§ **EXERCISE DETAILS**: Rewrite the lines below, replacing every occurrence of "Motorsports" with "Racing" and leaving everything else unchanged. Omit the pictures from your answer.

Records from a data source:
━━━━━━━━
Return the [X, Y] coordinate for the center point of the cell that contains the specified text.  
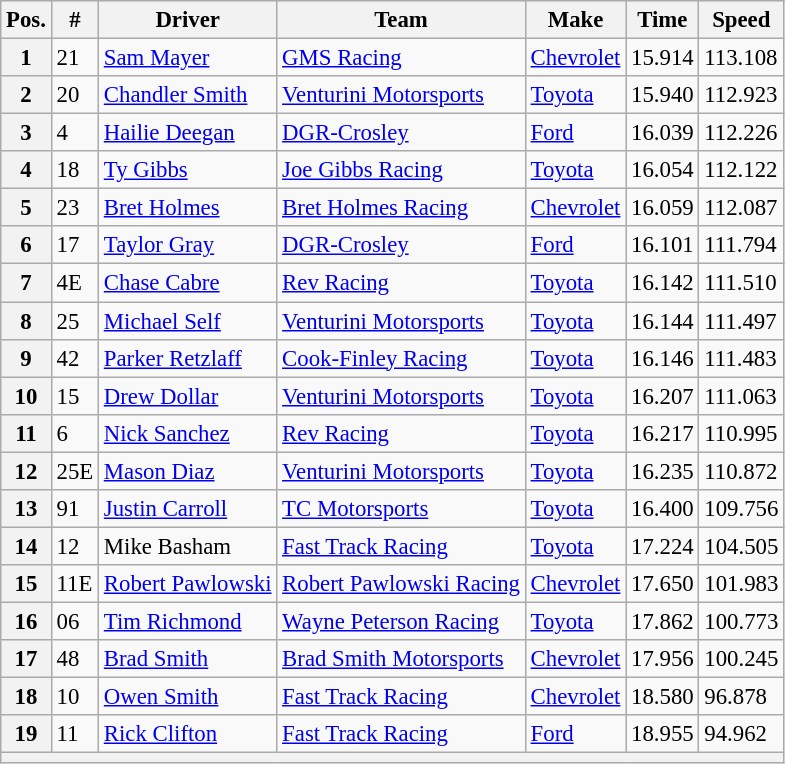
06 [74, 621]
7 [26, 283]
3 [26, 133]
104.505 [742, 546]
2 [26, 95]
111.063 [742, 396]
19 [26, 734]
18.955 [662, 734]
110.995 [742, 433]
113.108 [742, 58]
Nick Sanchez [188, 433]
111.497 [742, 321]
Brad Smith Motorsports [402, 659]
16.207 [662, 396]
Drew Dollar [188, 396]
101.983 [742, 584]
25E [74, 471]
Speed [742, 20]
20 [74, 95]
16.217 [662, 433]
96.878 [742, 697]
42 [74, 358]
100.773 [742, 621]
112.923 [742, 95]
Taylor Gray [188, 245]
14 [26, 546]
TC Motorsports [402, 509]
Tim Richmond [188, 621]
18.580 [662, 697]
Bret Holmes Racing [402, 208]
21 [74, 58]
Chandler Smith [188, 95]
111.483 [742, 358]
4E [74, 283]
16.059 [662, 208]
17.956 [662, 659]
109.756 [742, 509]
8 [26, 321]
91 [74, 509]
16.101 [662, 245]
112.122 [742, 170]
110.872 [742, 471]
Robert Pawlowski [188, 584]
13 [26, 509]
5 [26, 208]
16.054 [662, 170]
17.224 [662, 546]
16.142 [662, 283]
Wayne Peterson Racing [402, 621]
16 [26, 621]
# [74, 20]
Mike Basham [188, 546]
Sam Mayer [188, 58]
23 [74, 208]
Ty Gibbs [188, 170]
111.510 [742, 283]
17.650 [662, 584]
16.400 [662, 509]
Mason Diaz [188, 471]
16.144 [662, 321]
Parker Retzlaff [188, 358]
GMS Racing [402, 58]
Team [402, 20]
48 [74, 659]
16.235 [662, 471]
Driver [188, 20]
111.794 [742, 245]
Make [575, 20]
Hailie Deegan [188, 133]
15.914 [662, 58]
Justin Carroll [188, 509]
Chase Cabre [188, 283]
Owen Smith [188, 697]
16.146 [662, 358]
94.962 [742, 734]
100.245 [742, 659]
9 [26, 358]
11E [74, 584]
Cook-Finley Racing [402, 358]
Robert Pawlowski Racing [402, 584]
1 [26, 58]
16.039 [662, 133]
Rick Clifton [188, 734]
Time [662, 20]
17.862 [662, 621]
112.087 [742, 208]
Bret Holmes [188, 208]
Michael Self [188, 321]
Pos. [26, 20]
Joe Gibbs Racing [402, 170]
25 [74, 321]
15.940 [662, 95]
Brad Smith [188, 659]
112.226 [742, 133]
━━━━━━━━
§ **WORKED ANSWER**:
Return the [X, Y] coordinate for the center point of the cell that contains the specified text.  
06 [74, 621]
7 [26, 283]
3 [26, 133]
104.505 [742, 546]
2 [26, 95]
111.063 [742, 396]
19 [26, 734]
18.955 [662, 734]
110.995 [742, 433]
113.108 [742, 58]
Nick Sanchez [188, 433]
111.497 [742, 321]
Brad Smith Racing [402, 659]
16.207 [662, 396]
Drew Dollar [188, 396]
101.983 [742, 584]
25E [74, 471]
Speed [742, 20]
20 [74, 95]
16.217 [662, 433]
96.878 [742, 697]
42 [74, 358]
100.773 [742, 621]
112.923 [742, 95]
Taylor Gray [188, 245]
14 [26, 546]
TC Racing [402, 509]
Tim Richmond [188, 621]
18.580 [662, 697]
Bret Holmes Racing [402, 208]
21 [74, 58]
Chandler Smith [188, 95]
111.483 [742, 358]
4E [74, 283]
16.059 [662, 208]
17.956 [662, 659]
109.756 [742, 509]
8 [26, 321]
91 [74, 509]
16.101 [662, 245]
112.122 [742, 170]
110.872 [742, 471]
Robert Pawlowski [188, 584]
13 [26, 509]
5 [26, 208]
16.054 [662, 170]
17.224 [662, 546]
16.142 [662, 283]
Wayne Peterson Racing [402, 621]
16 [26, 621]
# [74, 20]
Mike Basham [188, 546]
Sam Mayer [188, 58]
23 [74, 208]
Ty Gibbs [188, 170]
111.510 [742, 283]
17.650 [662, 584]
16.400 [662, 509]
Mason Diaz [188, 471]
16.144 [662, 321]
Parker Retzlaff [188, 358]
GMS Racing [402, 58]
Team [402, 20]
48 [74, 659]
16.235 [662, 471]
Driver [188, 20]
111.794 [742, 245]
Make [575, 20]
Hailie Deegan [188, 133]
15.914 [662, 58]
Justin Carroll [188, 509]
Chase Cabre [188, 283]
Owen Smith [188, 697]
16.146 [662, 358]
94.962 [742, 734]
100.245 [742, 659]
9 [26, 358]
11E [74, 584]
Cook-Finley Racing [402, 358]
Robert Pawlowski Racing [402, 584]
1 [26, 58]
16.039 [662, 133]
Rick Clifton [188, 734]
Time [662, 20]
17.862 [662, 621]
112.087 [742, 208]
Bret Holmes [188, 208]
Michael Self [188, 321]
Pos. [26, 20]
Joe Gibbs Racing [402, 170]
25 [74, 321]
15.940 [662, 95]
Brad Smith [188, 659]
112.226 [742, 133]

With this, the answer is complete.